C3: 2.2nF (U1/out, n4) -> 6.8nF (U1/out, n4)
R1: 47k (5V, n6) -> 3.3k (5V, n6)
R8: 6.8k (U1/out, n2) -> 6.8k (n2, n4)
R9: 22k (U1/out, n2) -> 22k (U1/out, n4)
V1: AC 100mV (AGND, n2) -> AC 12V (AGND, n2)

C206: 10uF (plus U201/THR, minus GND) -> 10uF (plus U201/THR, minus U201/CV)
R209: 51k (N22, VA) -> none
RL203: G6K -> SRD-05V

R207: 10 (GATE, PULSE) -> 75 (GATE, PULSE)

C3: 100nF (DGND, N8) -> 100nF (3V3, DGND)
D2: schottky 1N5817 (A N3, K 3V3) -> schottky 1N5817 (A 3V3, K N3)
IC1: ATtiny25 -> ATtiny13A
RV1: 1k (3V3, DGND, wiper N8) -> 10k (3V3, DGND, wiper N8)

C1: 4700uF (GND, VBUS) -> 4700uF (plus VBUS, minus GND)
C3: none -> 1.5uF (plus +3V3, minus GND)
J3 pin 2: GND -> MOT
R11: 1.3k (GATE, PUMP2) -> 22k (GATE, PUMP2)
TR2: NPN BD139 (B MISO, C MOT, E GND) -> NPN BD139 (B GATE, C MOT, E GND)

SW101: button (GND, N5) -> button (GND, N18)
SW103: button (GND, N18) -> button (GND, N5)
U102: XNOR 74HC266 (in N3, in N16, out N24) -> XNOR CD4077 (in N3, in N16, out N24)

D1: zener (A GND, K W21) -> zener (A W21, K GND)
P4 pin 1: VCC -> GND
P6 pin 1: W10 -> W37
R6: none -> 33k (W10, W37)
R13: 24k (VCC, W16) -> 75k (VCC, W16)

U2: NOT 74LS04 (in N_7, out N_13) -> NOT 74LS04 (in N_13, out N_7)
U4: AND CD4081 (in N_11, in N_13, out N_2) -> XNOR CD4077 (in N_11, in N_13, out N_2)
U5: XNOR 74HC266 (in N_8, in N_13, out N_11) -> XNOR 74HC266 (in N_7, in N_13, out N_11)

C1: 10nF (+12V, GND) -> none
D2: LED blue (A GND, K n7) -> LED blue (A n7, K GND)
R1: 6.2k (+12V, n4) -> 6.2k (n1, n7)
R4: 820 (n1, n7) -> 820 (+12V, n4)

□ □ □ □ □

The answer is each line in which the word "plus" occurs, copied from the material above.

- [Result]:
C206: 10uF (plus U201/THR, minus GND) -> 10uF (plus U201/THR, minus U201/CV)
C1: 4700uF (GND, VBUS) -> 4700uF (plus VBUS, minus GND)
C3: none -> 1.5uF (plus +3V3, minus GND)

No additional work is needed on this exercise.